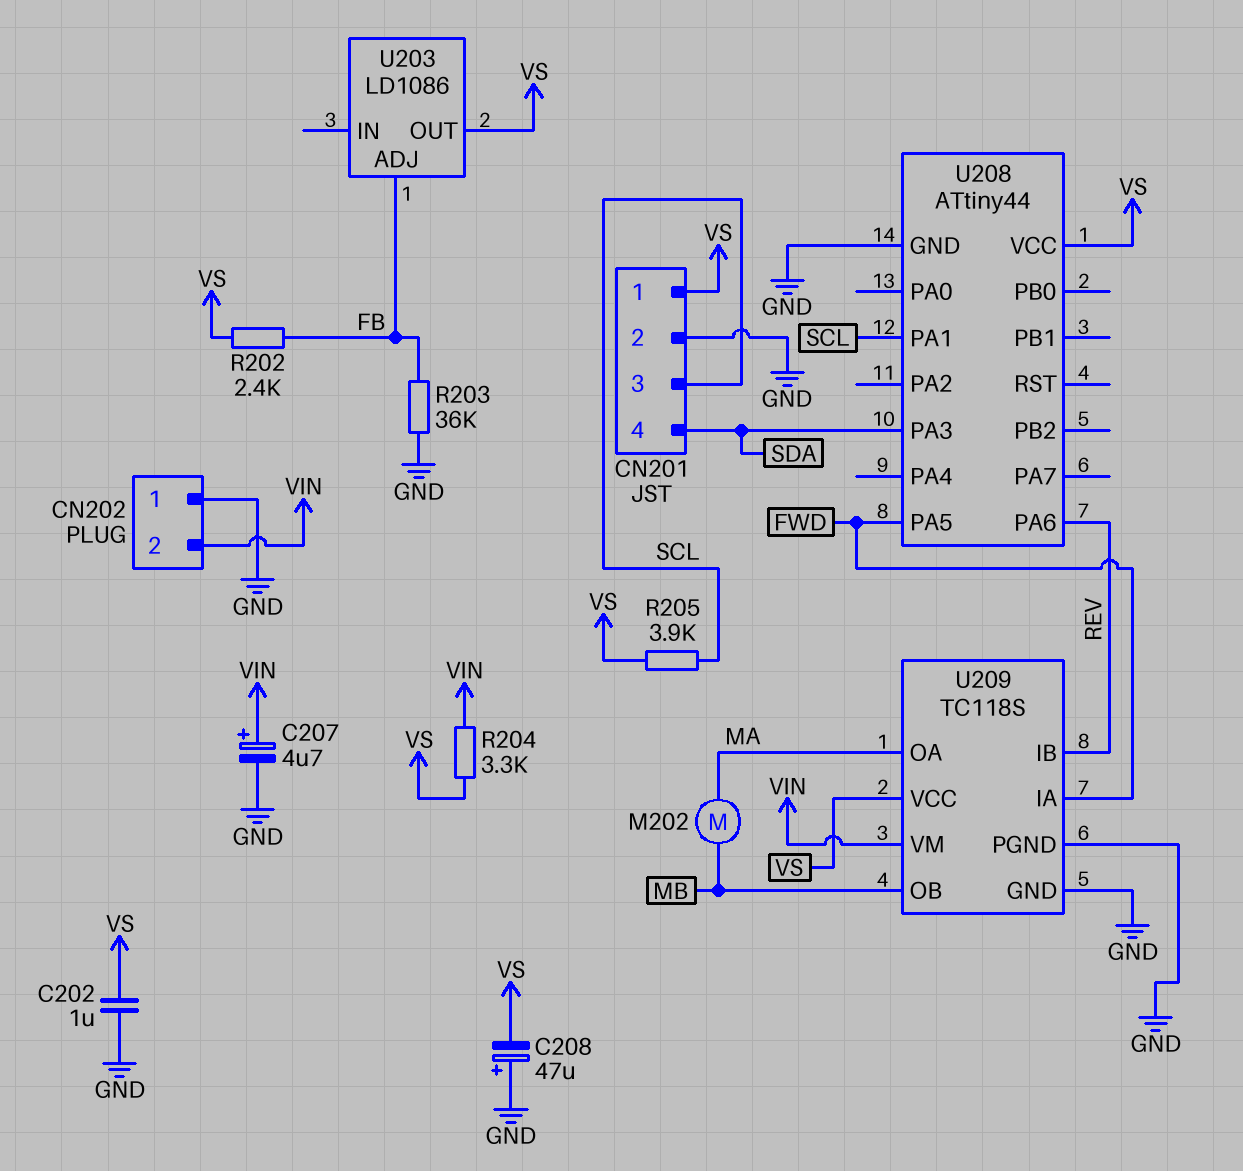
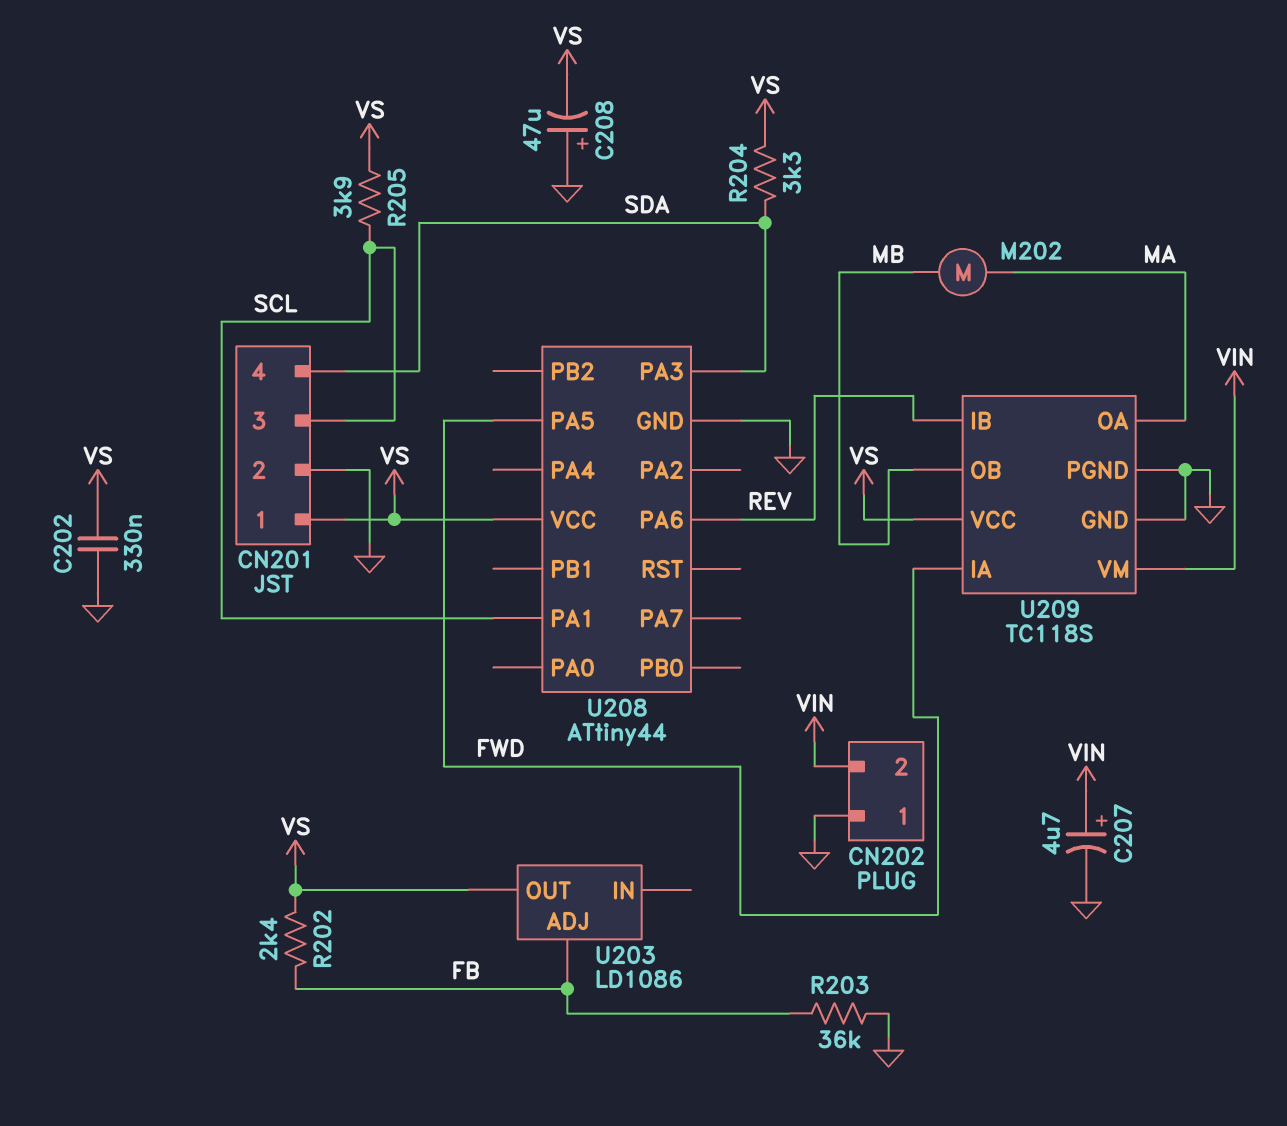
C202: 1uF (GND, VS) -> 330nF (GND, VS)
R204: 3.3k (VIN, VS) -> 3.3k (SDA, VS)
---
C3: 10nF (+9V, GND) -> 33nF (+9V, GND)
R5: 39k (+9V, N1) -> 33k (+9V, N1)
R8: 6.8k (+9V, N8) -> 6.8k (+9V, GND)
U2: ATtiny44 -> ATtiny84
---
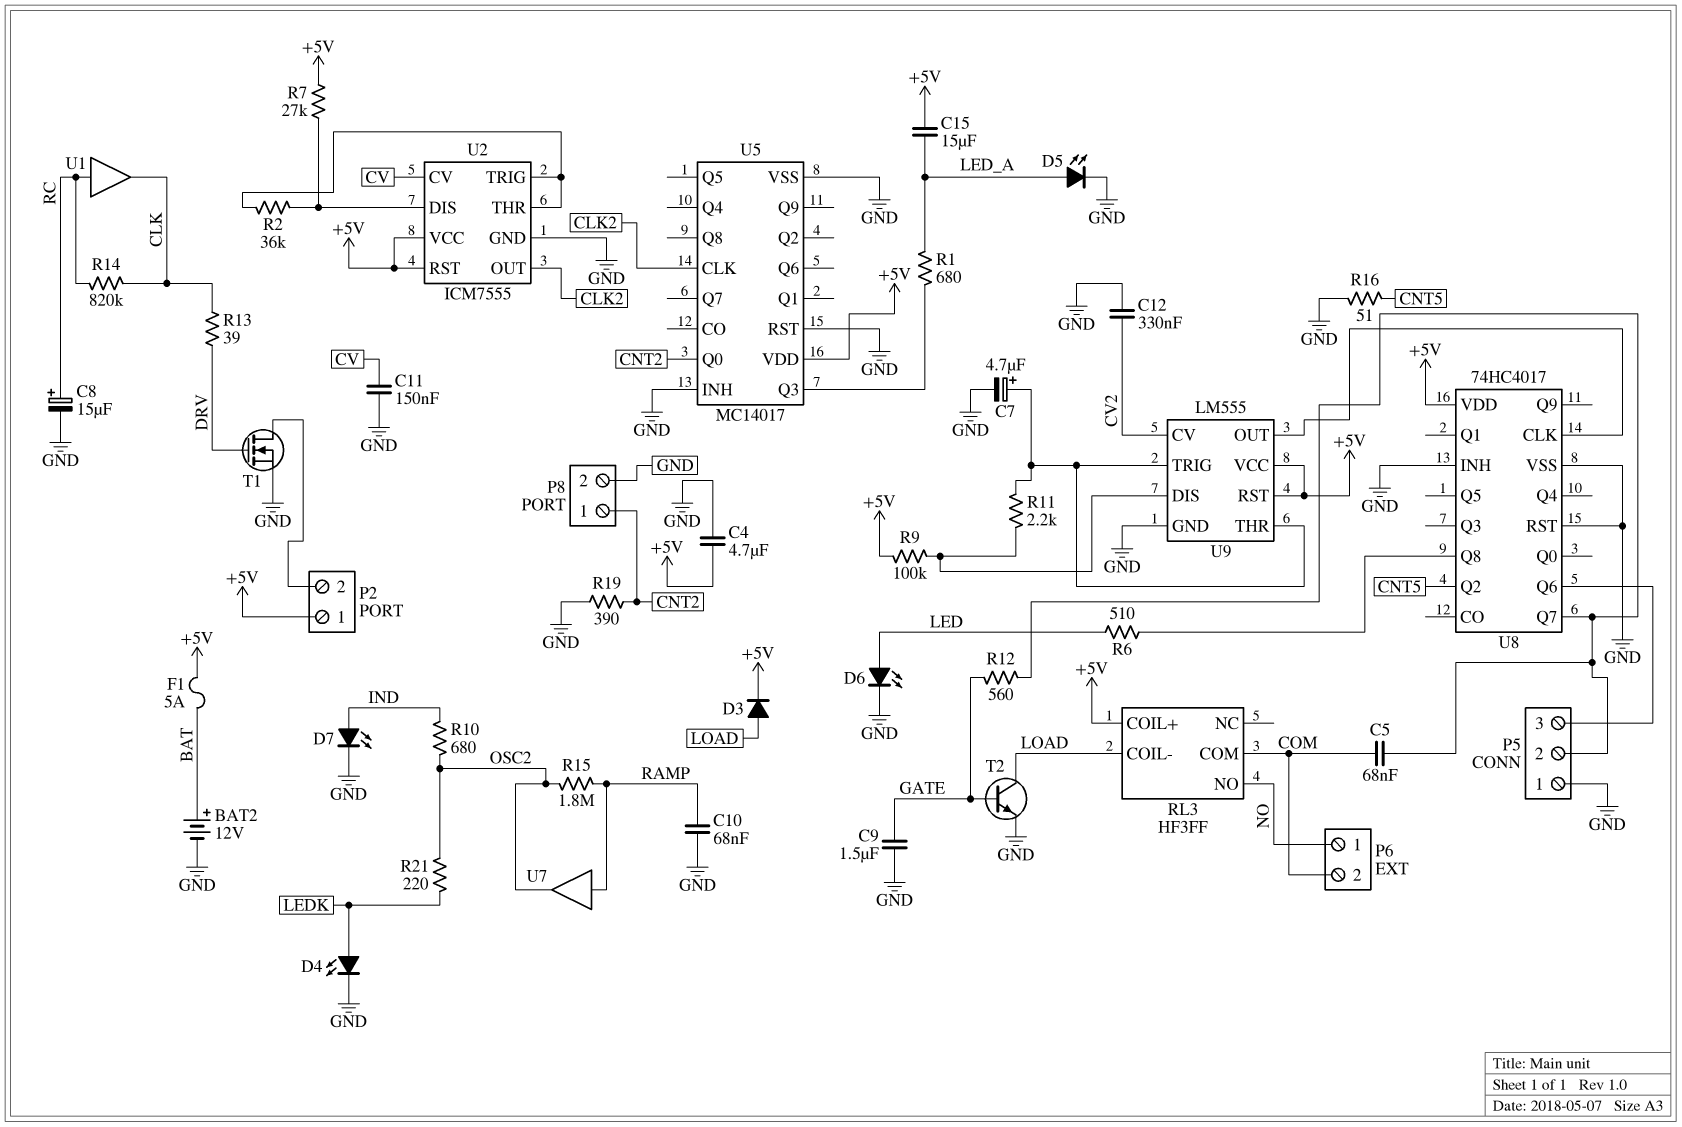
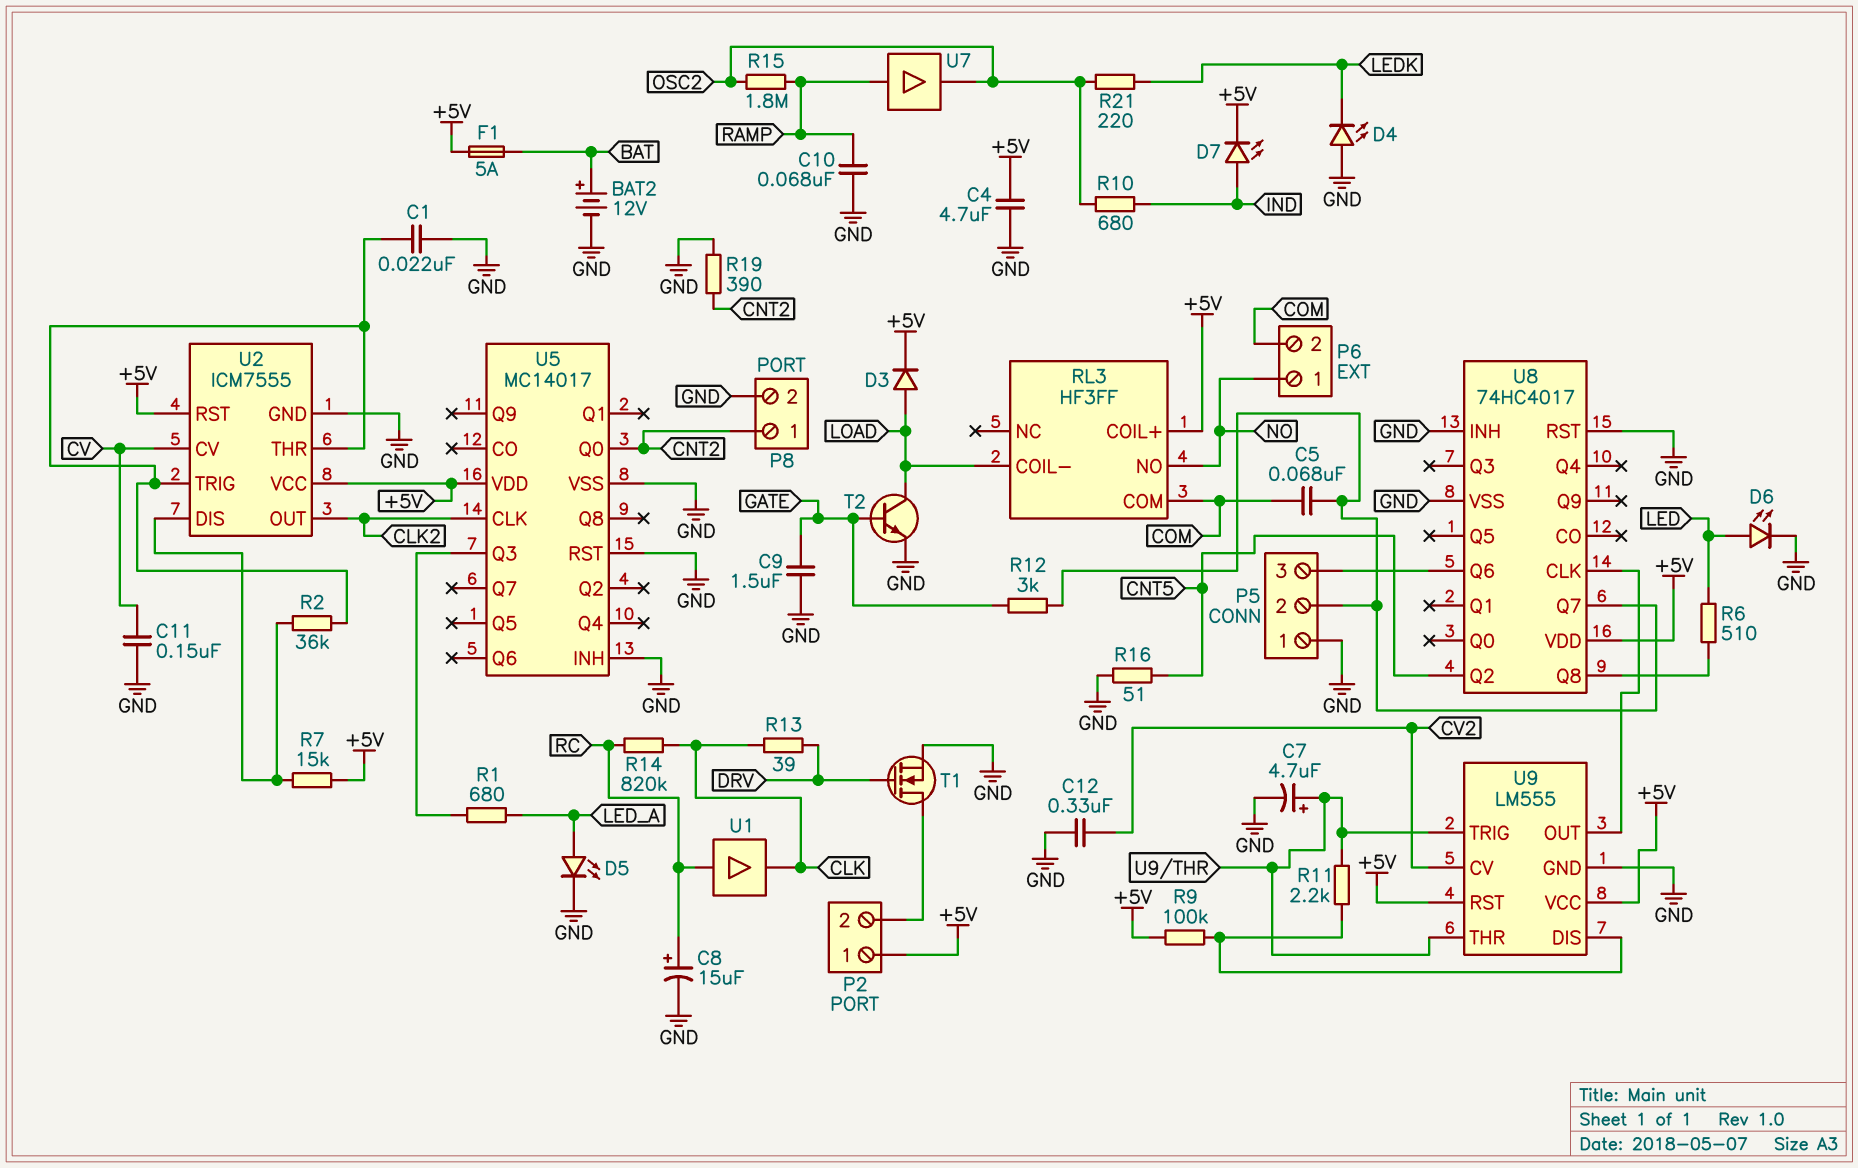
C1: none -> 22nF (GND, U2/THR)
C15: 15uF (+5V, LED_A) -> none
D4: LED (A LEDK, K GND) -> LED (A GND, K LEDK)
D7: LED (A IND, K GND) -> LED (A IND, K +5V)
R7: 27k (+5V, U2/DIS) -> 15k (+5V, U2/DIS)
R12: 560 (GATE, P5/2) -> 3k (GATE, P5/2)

## WORK INSTRUCTIONS
Please reproduce the lines from the line with "C202: 1uF (GND, VS) -> 330nF (GND, VS)" to the line with "R204: 3.3k (VIN, VS) -> 3.3k (SDA, VS)", both ends included, exactly as they appear above.

## REPLY
C202: 1uF (GND, VS) -> 330nF (GND, VS)
R204: 3.3k (VIN, VS) -> 3.3k (SDA, VS)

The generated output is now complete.